Work to be completed: Transcribe the data that follows in full. Leave out the pictures.

Data for the task:
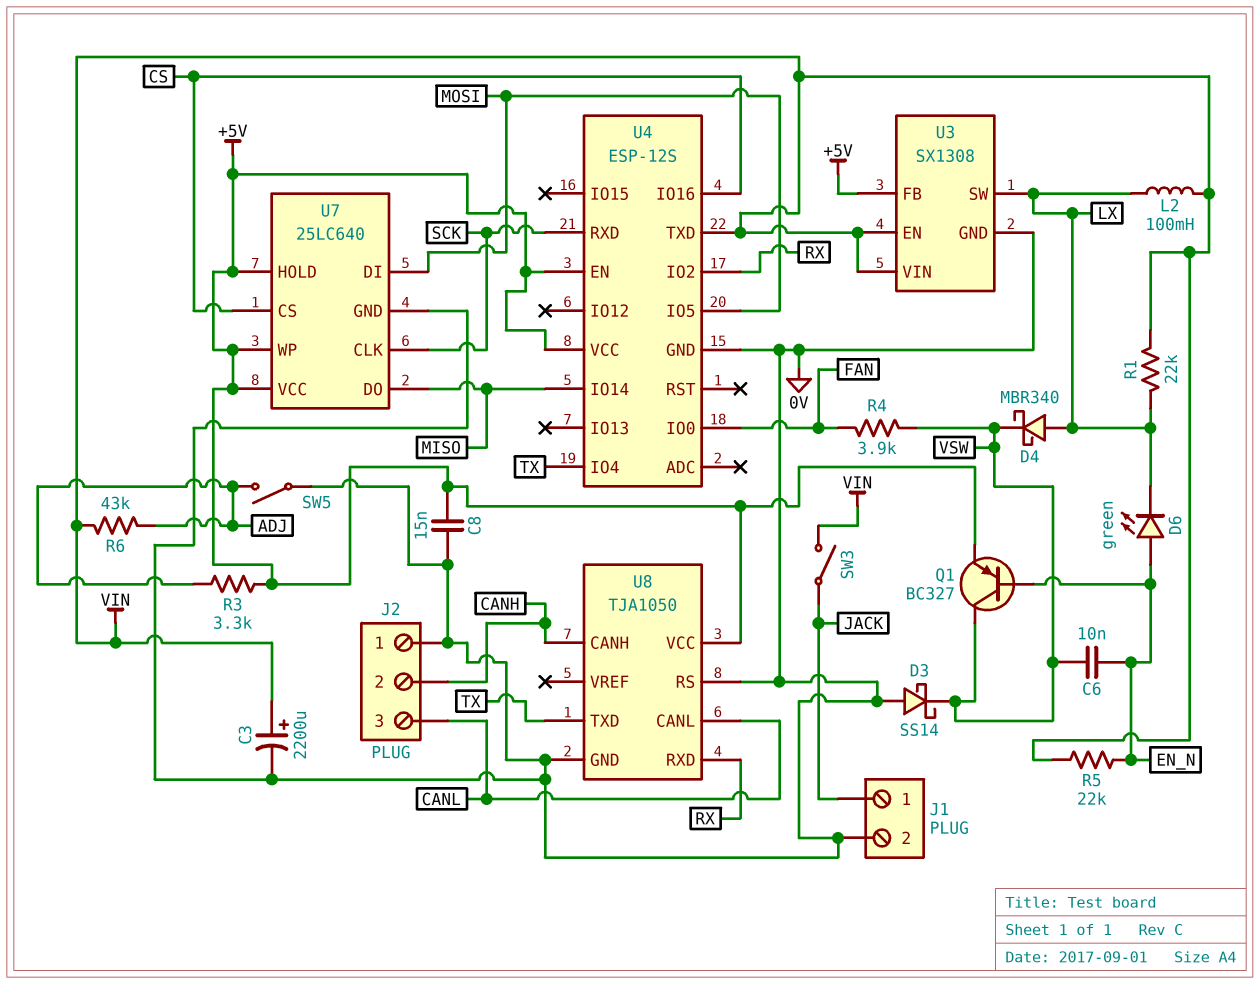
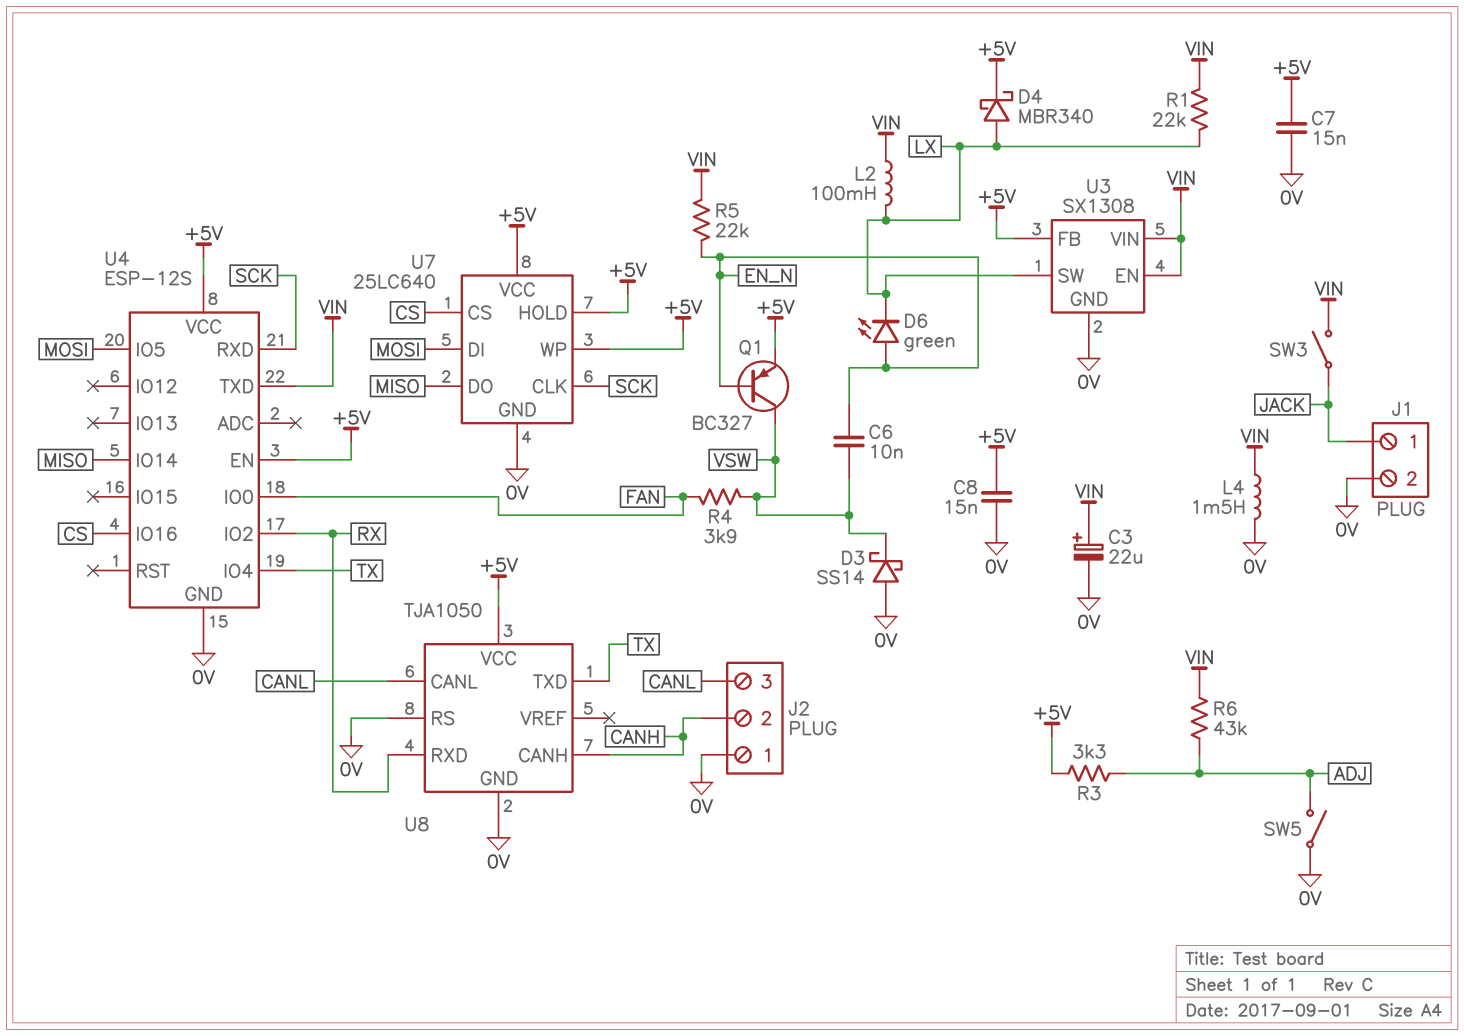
C3: 2200uF (plus VIN, minus 0V) -> 22uF (plus VIN, minus 0V)
C7: none -> 15nF (+5V, 0V)
D4: schottky MBR340 (A LX, K VSW) -> schottky MBR340 (A LX, K +5V)
L4: none -> 1.5mH (0V, VIN)

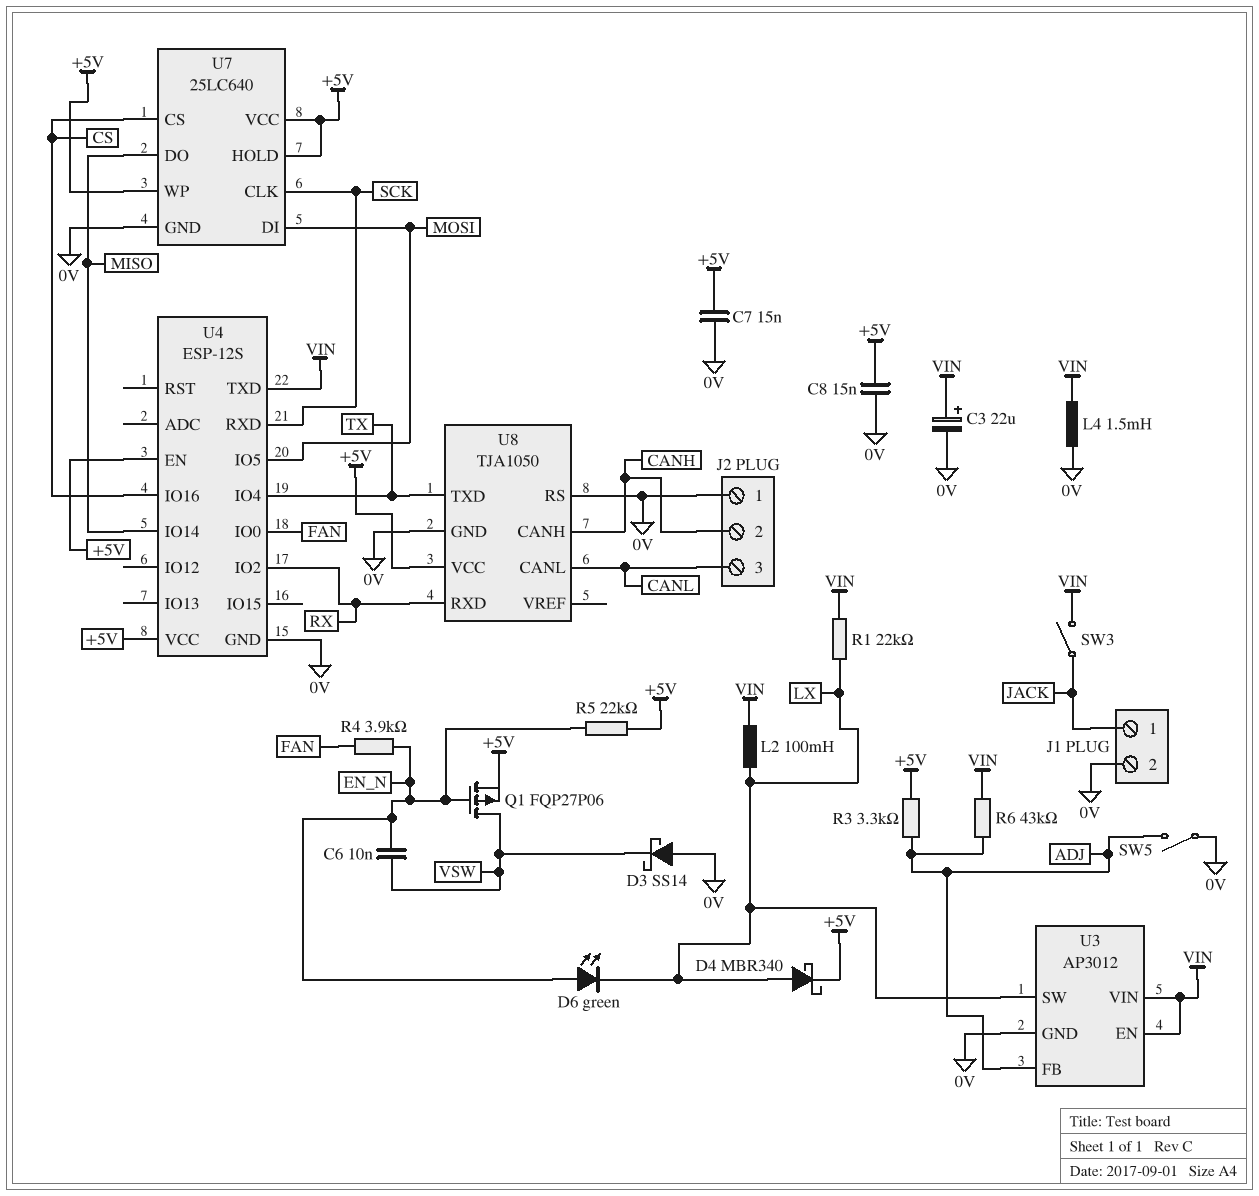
Q1: PNP BC327 (B EN_N, C VSW, E +5V) -> PMOS FQP27P06 (G EN_N, D VSW, S +5V)
R4: 3.9k (FAN, VSW) -> 3.9k (EN_N, FAN)
R5: 22k (EN_N, VIN) -> 22k (+5V, EN_N)
U3: SX1308 -> AP3012
U3 pin FB: +5V -> ADJ

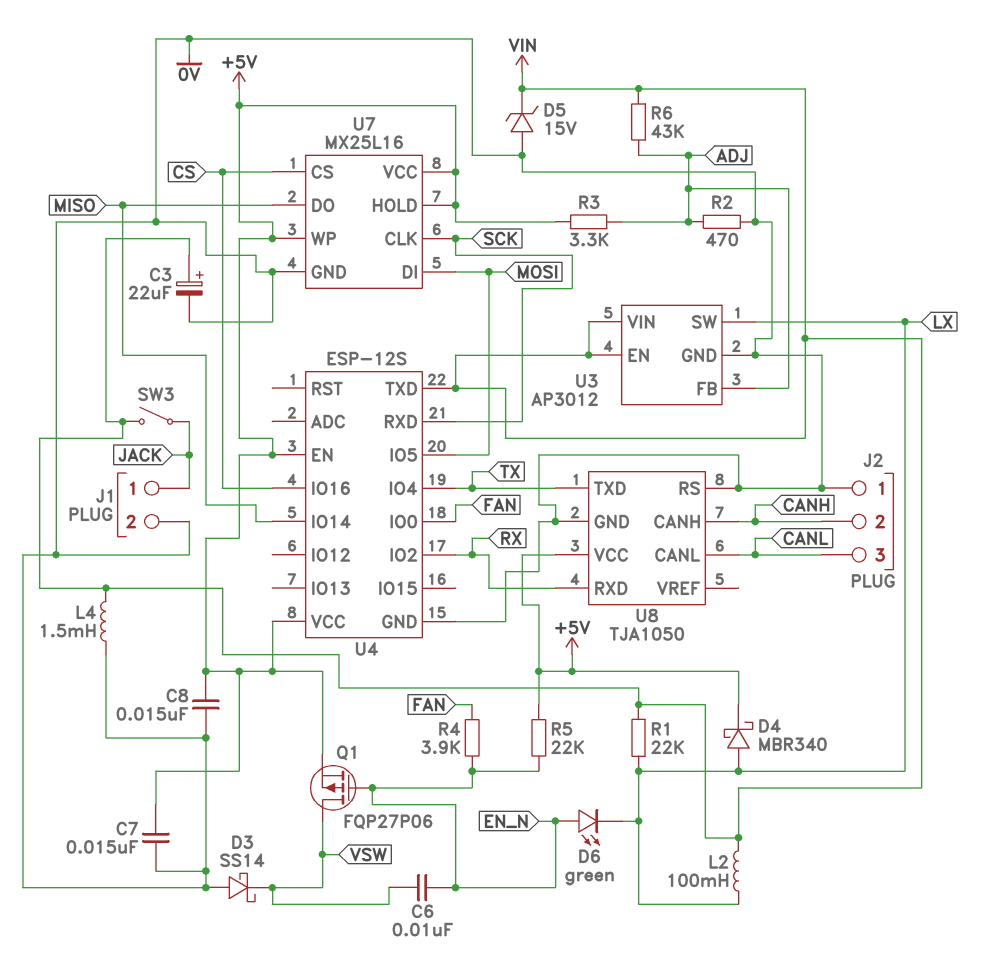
D5: none -> zener 15V (A 0V, K VIN)
R2: none -> 470 (0V, ADJ)
SW5: switch (0V, ADJ) -> none
U7: 25LC640 -> MX25L16

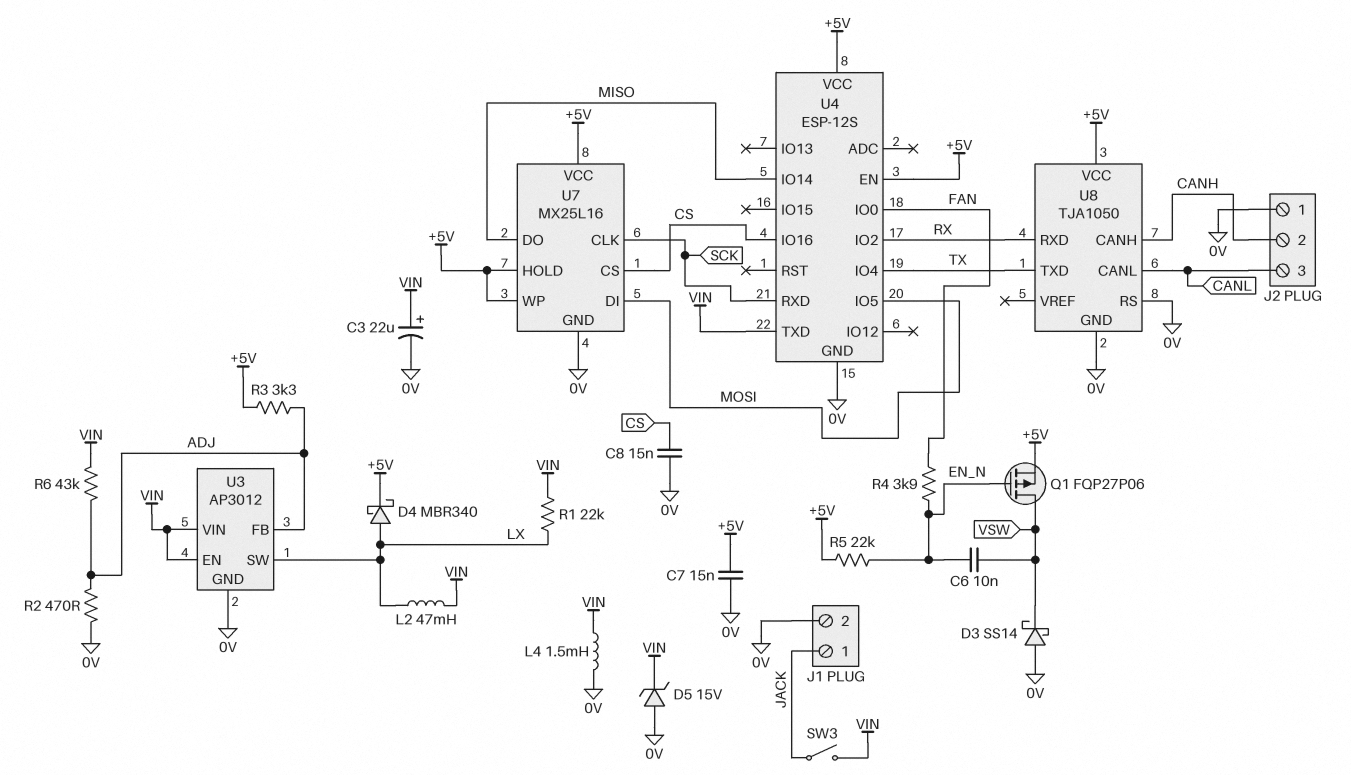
C8: 15nF (+5V, 0V) -> 15nF (0V, CS)
D6: LED green (A EN_N, K LX) -> none
L2: 100mH (LX, VIN) -> 47mH (LX, VIN)

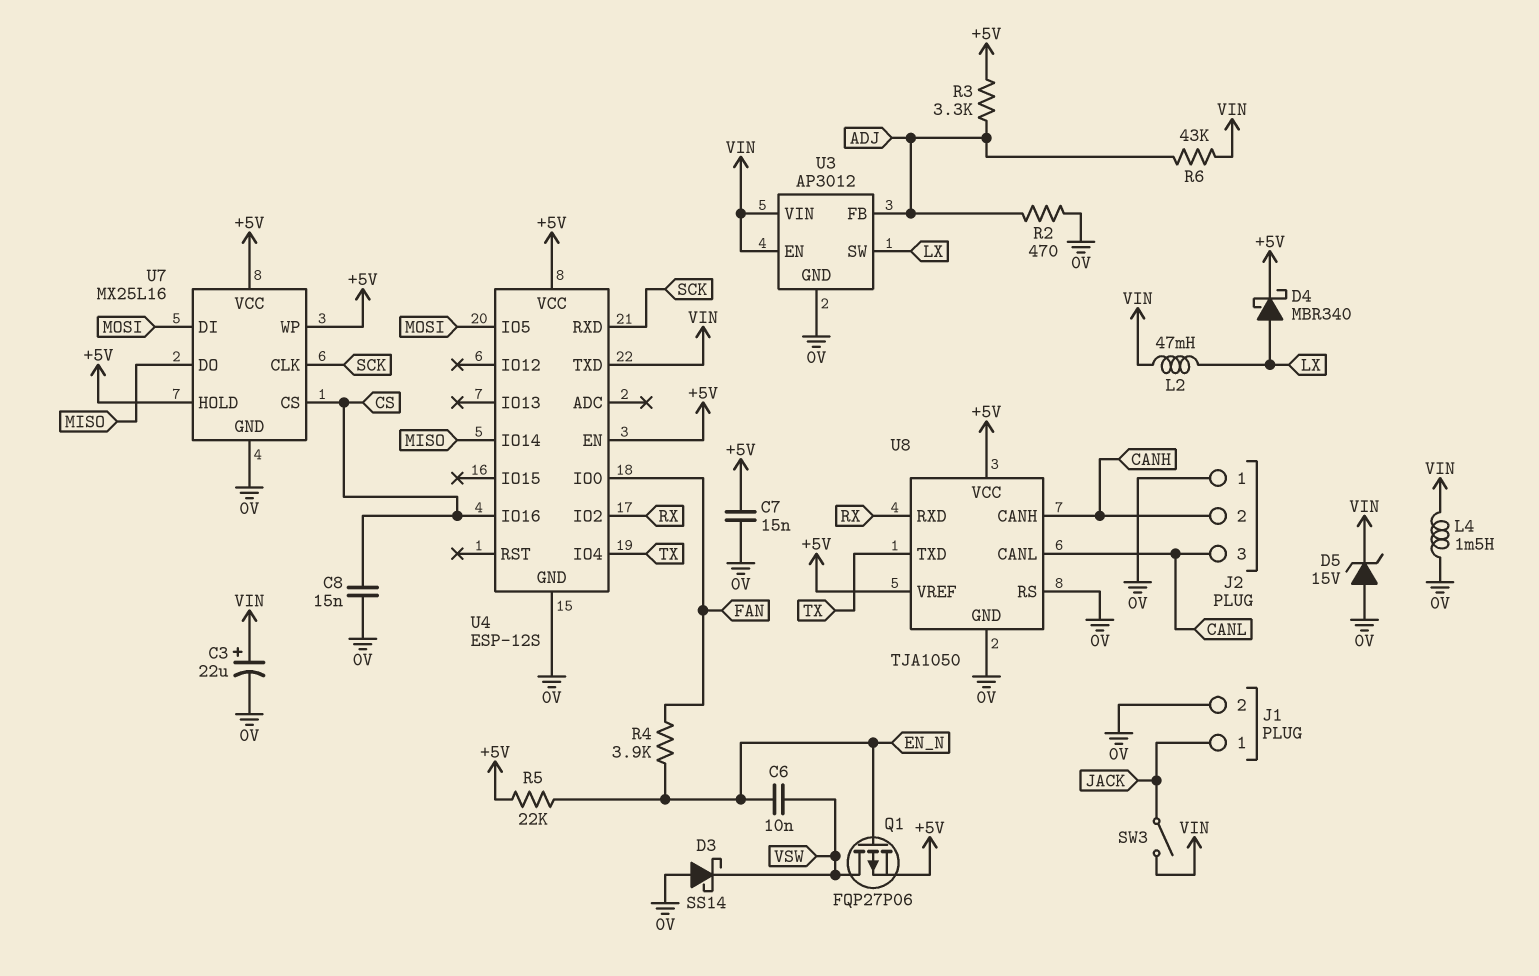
R1: 22k (LX, VIN) -> none
U8 pin VREF: none -> +5V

Solution for this problem:
C3: 2200uF (plus VIN, minus 0V) -> 22uF (plus VIN, minus 0V)
C7: none -> 15nF (+5V, 0V)
D4: schottky MBR340 (A LX, K VSW) -> schottky MBR340 (A LX, K +5V)
L4: none -> 1.5mH (0V, VIN)

Q1: PNP BC327 (B EN_N, C VSW, E +5V) -> PMOS FQP27P06 (G EN_N, D VSW, S +5V)
R4: 3.9k (FAN, VSW) -> 3.9k (EN_N, FAN)
R5: 22k (EN_N, VIN) -> 22k (+5V, EN_N)
U3: SX1308 -> AP3012
U3 pin FB: +5V -> ADJ

D5: none -> zener 15V (A 0V, K VIN)
R2: none -> 470 (0V, ADJ)
SW5: switch (0V, ADJ) -> none
U7: 25LC640 -> MX25L16

C8: 15nF (+5V, 0V) -> 15nF (0V, CS)
D6: LED green (A EN_N, K LX) -> none
L2: 100mH (LX, VIN) -> 47mH (LX, VIN)

R1: 22k (LX, VIN) -> none
U8 pin VREF: none -> +5V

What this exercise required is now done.